Each line holding the word "with" must appear in the answer, copied from the entries.

▶ EXTRACTED RECORDS
········

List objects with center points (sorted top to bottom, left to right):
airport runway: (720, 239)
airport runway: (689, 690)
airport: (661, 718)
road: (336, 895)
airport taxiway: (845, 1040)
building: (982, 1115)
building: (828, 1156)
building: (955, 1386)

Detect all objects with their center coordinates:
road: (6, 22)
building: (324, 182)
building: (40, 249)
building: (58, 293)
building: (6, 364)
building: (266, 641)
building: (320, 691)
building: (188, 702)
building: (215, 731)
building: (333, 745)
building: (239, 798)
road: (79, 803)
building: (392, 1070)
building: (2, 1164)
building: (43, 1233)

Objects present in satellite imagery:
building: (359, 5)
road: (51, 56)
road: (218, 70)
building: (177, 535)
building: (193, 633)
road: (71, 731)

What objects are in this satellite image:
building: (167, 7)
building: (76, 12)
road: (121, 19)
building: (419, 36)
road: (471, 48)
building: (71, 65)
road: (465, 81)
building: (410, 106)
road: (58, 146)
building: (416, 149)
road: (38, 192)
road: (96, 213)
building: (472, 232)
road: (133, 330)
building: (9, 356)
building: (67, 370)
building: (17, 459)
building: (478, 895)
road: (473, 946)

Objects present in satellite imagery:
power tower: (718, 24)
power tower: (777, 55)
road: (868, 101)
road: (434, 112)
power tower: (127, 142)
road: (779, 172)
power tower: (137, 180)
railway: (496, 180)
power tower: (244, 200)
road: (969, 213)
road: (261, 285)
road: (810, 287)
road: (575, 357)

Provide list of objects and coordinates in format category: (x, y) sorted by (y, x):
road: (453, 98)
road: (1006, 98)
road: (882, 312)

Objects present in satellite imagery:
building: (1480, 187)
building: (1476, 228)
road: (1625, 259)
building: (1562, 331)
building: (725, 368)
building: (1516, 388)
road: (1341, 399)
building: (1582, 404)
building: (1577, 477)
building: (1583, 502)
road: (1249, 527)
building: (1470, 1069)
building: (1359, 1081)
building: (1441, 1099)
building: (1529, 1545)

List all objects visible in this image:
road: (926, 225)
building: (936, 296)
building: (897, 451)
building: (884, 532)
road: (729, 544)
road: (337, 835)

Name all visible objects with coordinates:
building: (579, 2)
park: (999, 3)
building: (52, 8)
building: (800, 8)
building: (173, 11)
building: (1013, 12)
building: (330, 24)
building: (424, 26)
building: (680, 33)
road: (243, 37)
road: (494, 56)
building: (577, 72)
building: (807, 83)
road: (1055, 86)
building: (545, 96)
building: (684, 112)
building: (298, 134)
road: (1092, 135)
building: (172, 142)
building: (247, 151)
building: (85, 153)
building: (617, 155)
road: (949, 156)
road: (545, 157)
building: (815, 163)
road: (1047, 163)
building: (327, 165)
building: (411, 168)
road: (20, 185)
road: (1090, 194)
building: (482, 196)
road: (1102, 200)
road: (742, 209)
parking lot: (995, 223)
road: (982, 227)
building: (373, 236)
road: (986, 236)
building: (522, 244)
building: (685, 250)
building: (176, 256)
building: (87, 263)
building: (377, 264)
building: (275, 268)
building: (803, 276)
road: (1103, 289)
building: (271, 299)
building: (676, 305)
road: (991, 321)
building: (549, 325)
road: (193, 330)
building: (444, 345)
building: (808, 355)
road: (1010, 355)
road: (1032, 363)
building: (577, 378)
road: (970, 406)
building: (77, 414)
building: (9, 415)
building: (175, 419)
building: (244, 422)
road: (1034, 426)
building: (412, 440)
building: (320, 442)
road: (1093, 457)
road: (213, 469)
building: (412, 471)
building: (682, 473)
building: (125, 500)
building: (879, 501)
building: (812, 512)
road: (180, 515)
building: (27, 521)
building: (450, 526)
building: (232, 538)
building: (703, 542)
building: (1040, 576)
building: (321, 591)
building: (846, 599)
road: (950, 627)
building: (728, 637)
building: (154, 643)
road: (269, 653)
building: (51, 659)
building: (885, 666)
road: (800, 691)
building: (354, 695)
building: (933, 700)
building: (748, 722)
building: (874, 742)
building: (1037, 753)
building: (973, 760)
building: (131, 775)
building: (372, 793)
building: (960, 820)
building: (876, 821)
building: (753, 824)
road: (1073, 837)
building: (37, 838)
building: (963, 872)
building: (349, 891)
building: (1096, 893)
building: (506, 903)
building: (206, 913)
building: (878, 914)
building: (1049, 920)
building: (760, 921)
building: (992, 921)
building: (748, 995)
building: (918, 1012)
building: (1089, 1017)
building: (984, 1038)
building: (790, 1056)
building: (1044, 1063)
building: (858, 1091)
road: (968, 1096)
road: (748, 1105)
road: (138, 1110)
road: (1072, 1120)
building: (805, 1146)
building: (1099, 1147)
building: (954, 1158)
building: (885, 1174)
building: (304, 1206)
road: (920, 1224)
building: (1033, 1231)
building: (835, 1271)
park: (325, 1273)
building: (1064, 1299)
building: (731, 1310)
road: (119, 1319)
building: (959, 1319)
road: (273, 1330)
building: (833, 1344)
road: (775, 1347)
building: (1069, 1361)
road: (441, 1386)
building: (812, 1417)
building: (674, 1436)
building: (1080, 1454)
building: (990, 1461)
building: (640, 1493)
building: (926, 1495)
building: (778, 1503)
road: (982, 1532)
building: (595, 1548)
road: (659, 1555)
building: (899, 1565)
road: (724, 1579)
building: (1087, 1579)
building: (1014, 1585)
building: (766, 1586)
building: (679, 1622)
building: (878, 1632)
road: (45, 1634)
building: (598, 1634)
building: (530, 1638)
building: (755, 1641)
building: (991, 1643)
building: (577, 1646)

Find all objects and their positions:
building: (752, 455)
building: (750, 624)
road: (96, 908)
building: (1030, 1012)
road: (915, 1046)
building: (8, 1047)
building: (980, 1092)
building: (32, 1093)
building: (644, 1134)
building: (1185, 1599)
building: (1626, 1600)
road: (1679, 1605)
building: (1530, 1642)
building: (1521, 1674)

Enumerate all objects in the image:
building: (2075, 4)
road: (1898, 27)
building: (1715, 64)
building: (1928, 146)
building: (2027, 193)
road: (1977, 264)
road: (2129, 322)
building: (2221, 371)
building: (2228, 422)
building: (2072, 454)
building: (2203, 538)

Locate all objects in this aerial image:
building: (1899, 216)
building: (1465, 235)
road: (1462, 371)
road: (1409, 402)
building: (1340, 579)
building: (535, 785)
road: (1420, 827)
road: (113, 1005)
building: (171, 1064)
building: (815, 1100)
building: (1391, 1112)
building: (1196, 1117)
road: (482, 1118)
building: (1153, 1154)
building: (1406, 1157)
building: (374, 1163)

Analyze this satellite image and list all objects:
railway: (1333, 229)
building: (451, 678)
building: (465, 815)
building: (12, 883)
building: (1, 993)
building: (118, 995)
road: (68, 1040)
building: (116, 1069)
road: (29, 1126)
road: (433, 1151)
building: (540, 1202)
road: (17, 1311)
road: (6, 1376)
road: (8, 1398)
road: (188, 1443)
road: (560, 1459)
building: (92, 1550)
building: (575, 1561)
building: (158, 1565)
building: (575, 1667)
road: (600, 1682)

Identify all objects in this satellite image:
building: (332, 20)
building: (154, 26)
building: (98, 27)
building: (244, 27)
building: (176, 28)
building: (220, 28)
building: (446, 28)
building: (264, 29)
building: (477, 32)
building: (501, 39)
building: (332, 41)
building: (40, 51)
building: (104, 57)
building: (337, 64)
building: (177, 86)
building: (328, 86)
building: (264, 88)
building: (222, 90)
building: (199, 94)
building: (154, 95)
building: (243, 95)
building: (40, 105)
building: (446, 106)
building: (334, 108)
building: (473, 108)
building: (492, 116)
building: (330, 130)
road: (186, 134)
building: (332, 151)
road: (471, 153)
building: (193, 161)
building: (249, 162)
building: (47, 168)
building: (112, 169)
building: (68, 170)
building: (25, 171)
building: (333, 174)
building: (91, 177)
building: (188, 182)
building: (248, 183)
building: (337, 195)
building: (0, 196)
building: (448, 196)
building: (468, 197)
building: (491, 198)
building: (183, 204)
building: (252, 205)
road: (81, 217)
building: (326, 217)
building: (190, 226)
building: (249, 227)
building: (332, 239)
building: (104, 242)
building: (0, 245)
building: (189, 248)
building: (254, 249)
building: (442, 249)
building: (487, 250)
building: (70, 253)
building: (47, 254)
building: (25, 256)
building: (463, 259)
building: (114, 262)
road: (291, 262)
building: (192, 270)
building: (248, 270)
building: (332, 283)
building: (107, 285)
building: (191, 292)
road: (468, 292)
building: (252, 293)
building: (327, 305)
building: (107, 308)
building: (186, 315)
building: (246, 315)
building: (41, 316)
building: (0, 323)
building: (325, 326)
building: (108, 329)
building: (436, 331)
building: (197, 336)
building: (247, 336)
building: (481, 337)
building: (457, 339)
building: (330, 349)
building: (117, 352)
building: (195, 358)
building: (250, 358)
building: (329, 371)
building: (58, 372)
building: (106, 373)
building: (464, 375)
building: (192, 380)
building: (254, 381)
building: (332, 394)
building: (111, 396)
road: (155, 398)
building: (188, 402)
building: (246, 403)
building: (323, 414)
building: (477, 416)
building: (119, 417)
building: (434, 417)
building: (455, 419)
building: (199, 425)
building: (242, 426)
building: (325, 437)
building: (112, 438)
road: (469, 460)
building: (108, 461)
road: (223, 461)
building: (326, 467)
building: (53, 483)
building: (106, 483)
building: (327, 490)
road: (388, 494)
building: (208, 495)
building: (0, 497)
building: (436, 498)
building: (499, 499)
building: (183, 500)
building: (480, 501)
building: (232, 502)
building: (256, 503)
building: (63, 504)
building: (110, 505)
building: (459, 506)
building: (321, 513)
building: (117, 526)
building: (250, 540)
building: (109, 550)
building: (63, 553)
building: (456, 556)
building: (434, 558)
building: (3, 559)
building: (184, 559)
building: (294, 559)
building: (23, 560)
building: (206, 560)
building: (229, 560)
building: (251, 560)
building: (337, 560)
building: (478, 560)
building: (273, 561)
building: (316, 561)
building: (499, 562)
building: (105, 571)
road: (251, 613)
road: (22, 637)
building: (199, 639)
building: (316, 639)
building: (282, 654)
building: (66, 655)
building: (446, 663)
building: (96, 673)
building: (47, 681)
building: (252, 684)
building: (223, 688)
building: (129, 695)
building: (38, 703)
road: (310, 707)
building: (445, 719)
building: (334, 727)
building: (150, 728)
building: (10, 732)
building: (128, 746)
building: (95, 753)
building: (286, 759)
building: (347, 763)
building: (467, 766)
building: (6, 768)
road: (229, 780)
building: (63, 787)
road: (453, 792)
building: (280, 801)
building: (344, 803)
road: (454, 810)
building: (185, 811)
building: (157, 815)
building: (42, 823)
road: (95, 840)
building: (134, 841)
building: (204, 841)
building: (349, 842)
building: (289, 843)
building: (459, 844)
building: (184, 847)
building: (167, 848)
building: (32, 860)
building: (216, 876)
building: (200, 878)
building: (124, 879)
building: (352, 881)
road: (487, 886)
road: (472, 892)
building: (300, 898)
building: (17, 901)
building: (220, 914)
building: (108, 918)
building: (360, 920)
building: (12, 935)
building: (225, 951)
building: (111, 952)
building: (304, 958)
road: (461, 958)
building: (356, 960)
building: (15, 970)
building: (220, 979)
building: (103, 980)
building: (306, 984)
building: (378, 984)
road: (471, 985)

········

▶ OUTPUT OF THE EXERCISE
List objects with center points (sorted top to bottom, left to right):
Detect all objects with their center coordinates:
Name all visible objects with coordinates:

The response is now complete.